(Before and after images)
•••••
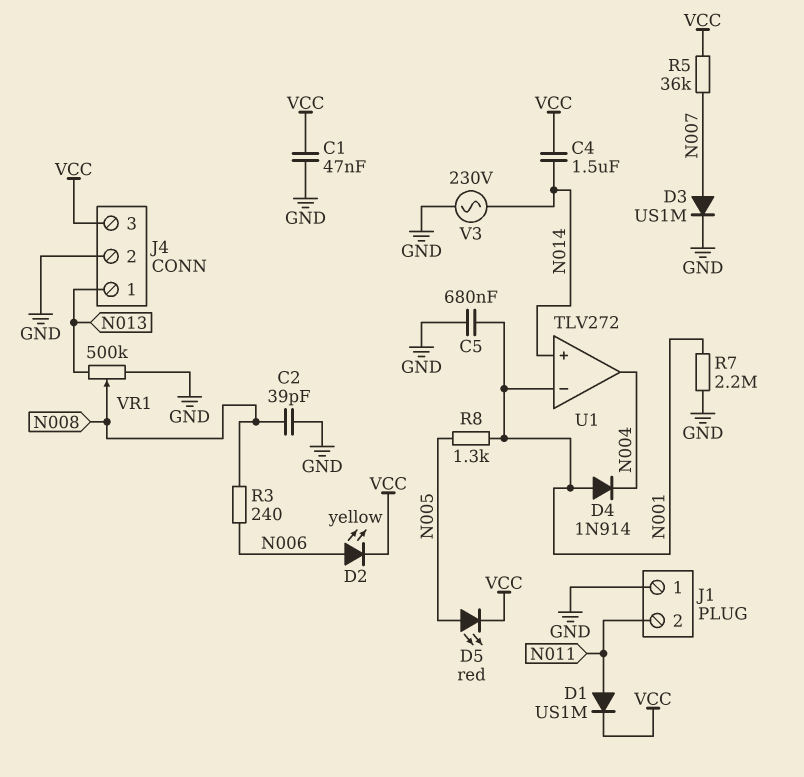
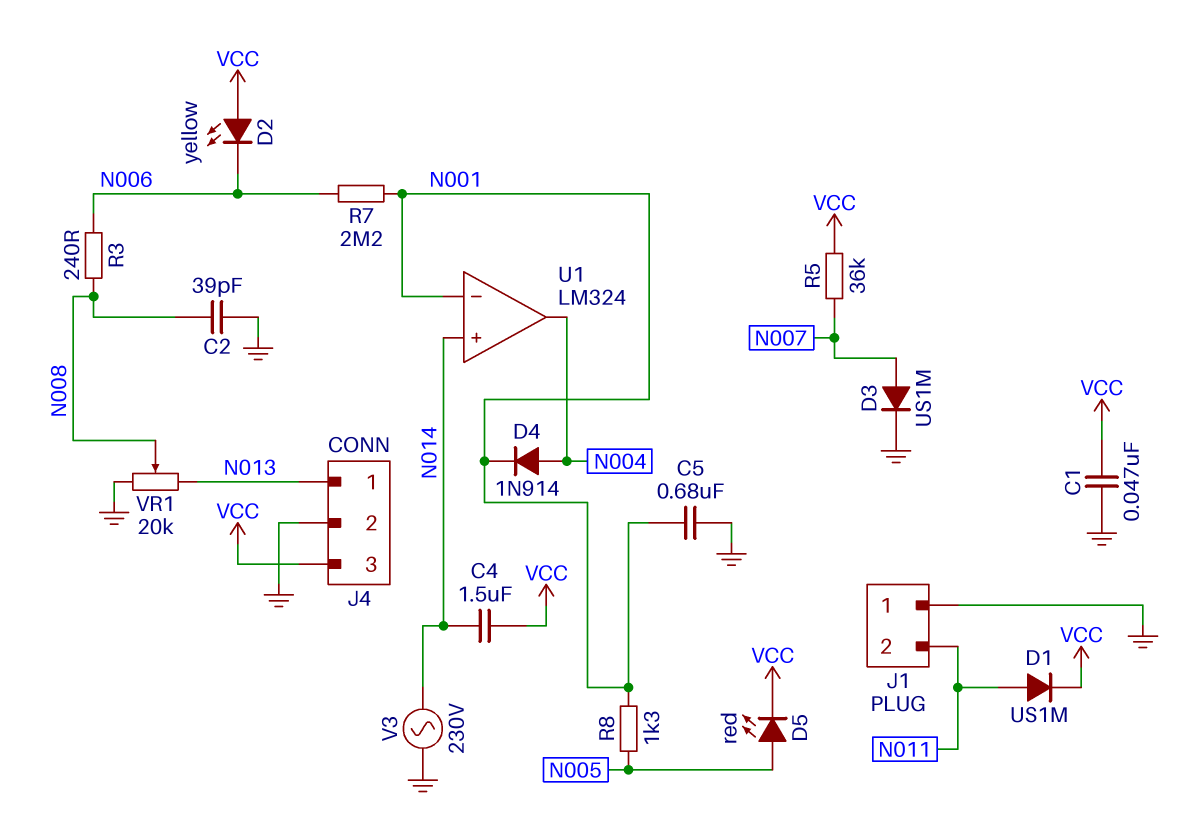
D2: LED yellow (A N006, K VCC) -> LED yellow (A VCC, K N006)
D4: diode 1N914 (A N001, K N004) -> diode 1N914 (A N004, K N001)
R7: 2.2M (GND, N001) -> 2.2M (N001, N006)
U1: TLV272 -> LM324
VR1: 500k (GND, N013, wiper N008) -> 20k (GND, N013, wiper N008)

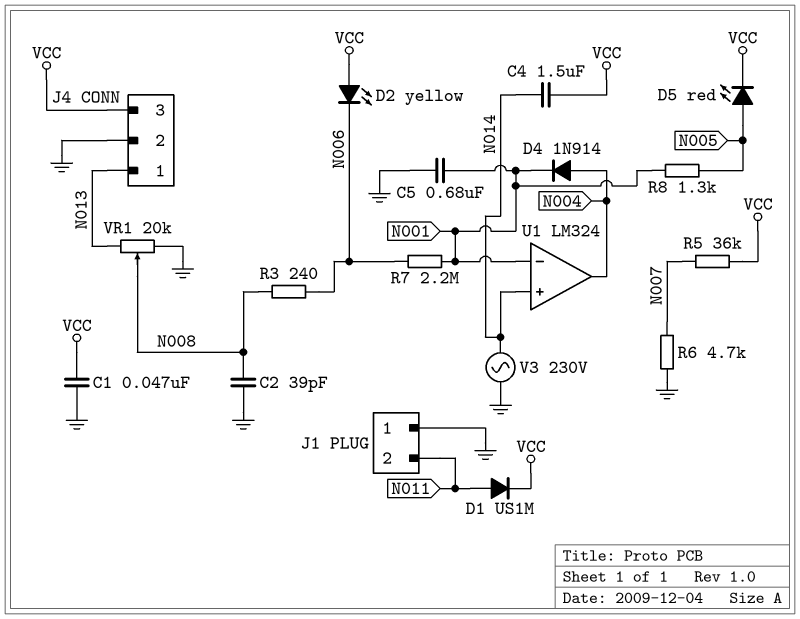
D3: diode US1M (A N007, K GND) -> none
R6: none -> 4.7k (GND, N007)

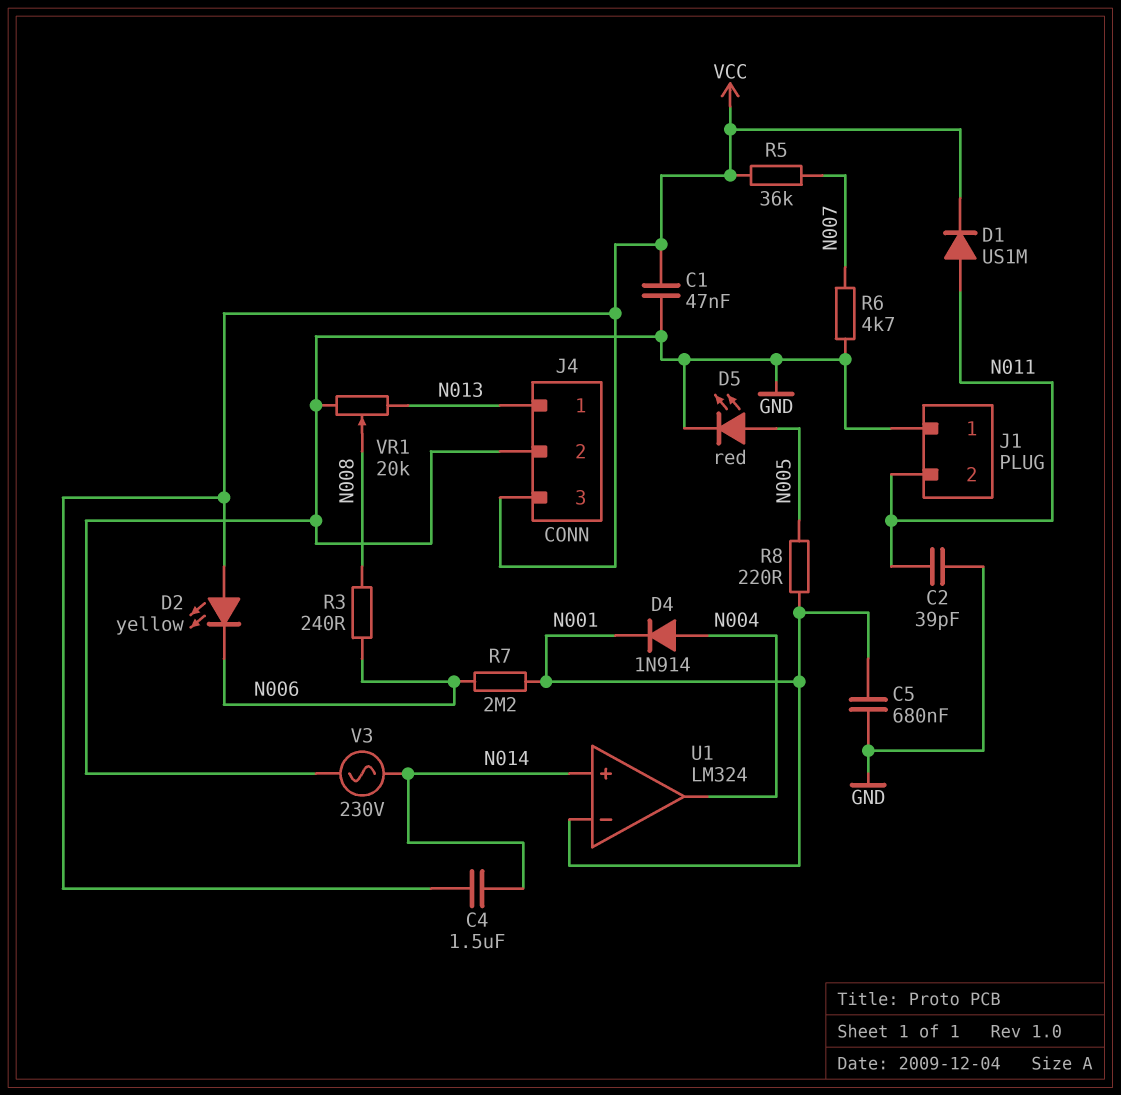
C2: 39pF (GND, N008) -> 39pF (GND, N011)
D5: LED red (A N005, K VCC) -> LED red (A N005, K GND)
R8: 1.3k (N001, N005) -> 220 (N001, N005)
•••••
» ACTIVITY
From the line that holds "U1: TLV272 -> LM324" to the last line of the records, please copy each line exactly and nothing else. Pictures stay out.

» EXERCISE ANSWER
U1: TLV272 -> LM324
VR1: 500k (GND, N013, wiper N008) -> 20k (GND, N013, wiper N008)

D3: diode US1M (A N007, K GND) -> none
R6: none -> 4.7k (GND, N007)

C2: 39pF (GND, N008) -> 39pF (GND, N011)
D5: LED red (A N005, K VCC) -> LED red (A N005, K GND)
R8: 1.3k (N001, N005) -> 220 (N001, N005)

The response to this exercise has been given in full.